((

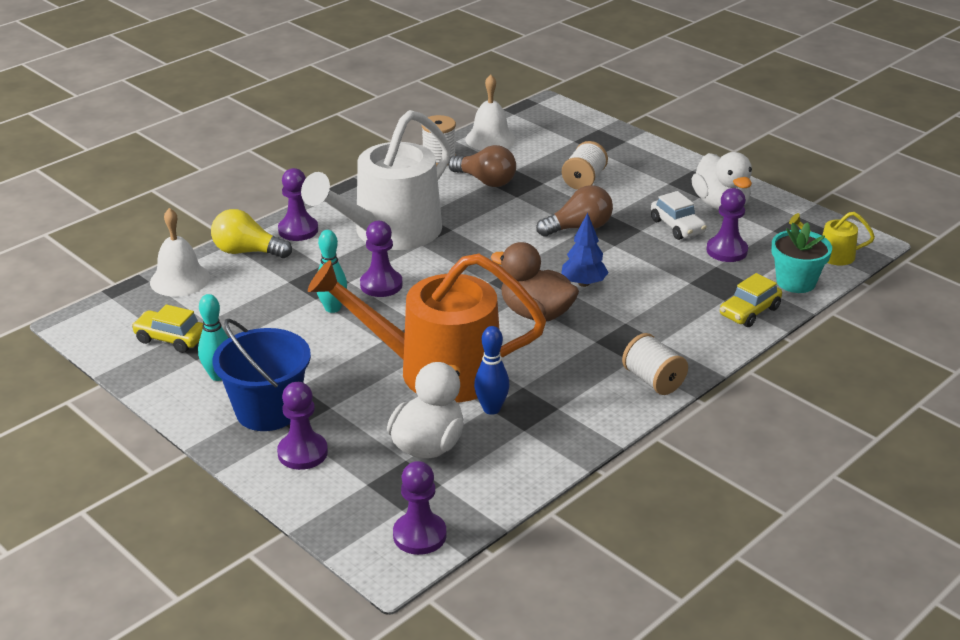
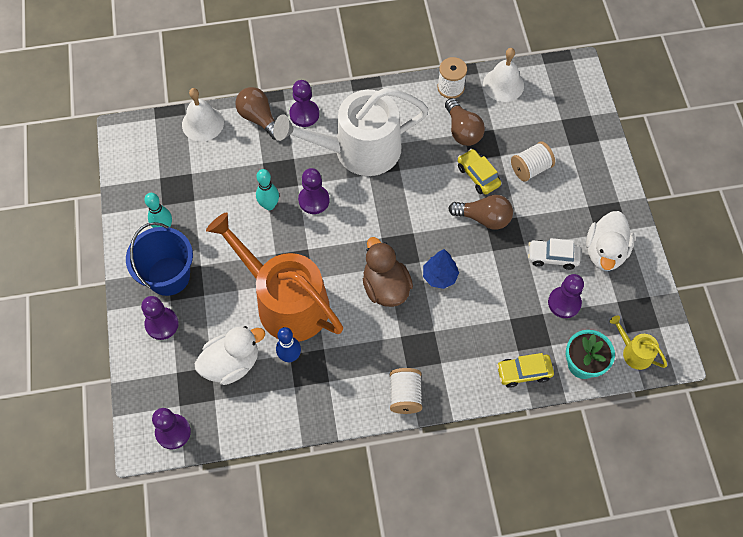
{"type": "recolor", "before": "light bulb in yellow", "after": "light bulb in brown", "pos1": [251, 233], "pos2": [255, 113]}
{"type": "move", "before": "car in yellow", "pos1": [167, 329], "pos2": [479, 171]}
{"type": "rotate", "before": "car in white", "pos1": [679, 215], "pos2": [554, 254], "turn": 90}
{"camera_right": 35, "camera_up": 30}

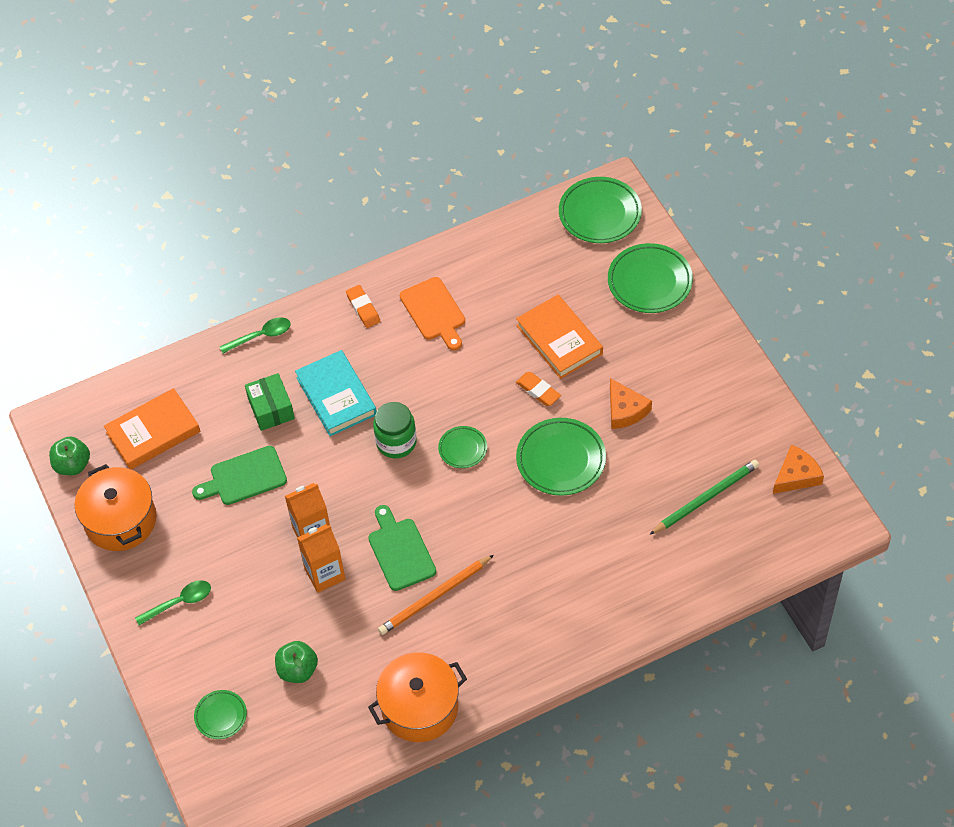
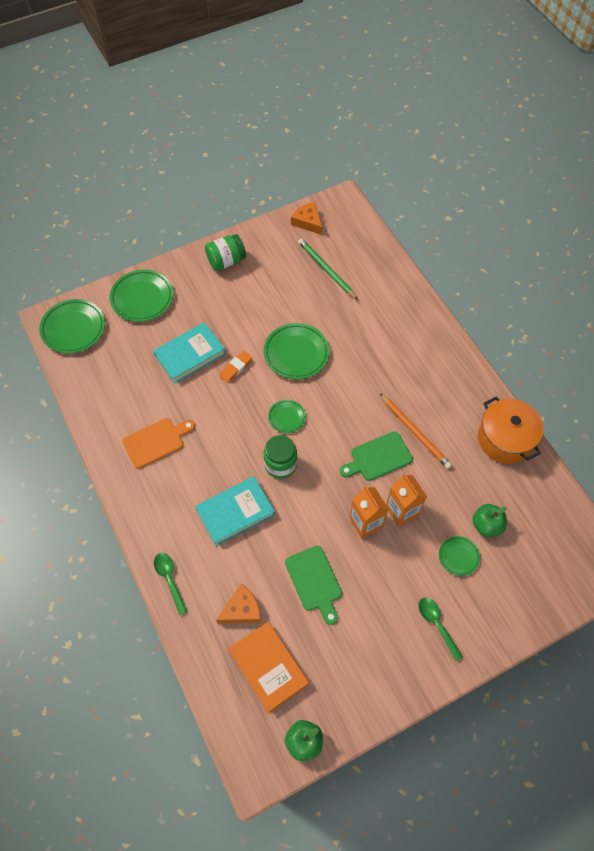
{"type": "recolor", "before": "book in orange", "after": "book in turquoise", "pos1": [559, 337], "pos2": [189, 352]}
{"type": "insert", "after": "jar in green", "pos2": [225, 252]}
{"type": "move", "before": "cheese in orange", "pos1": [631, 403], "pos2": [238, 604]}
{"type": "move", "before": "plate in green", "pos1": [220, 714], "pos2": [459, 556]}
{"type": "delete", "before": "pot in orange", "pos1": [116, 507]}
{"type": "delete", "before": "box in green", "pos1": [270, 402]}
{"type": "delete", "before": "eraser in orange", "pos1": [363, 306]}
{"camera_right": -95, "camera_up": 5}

))

## Try it:
Copy each line of the listing that includes "yellow".

## Exercise solution:
{"type": "recolor", "before": "light bulb in yellow", "after": "light bulb in brown", "pos1": [251, 233], "pos2": [255, 113]}
{"type": "move", "before": "car in yellow", "pos1": [167, 329], "pos2": [479, 171]}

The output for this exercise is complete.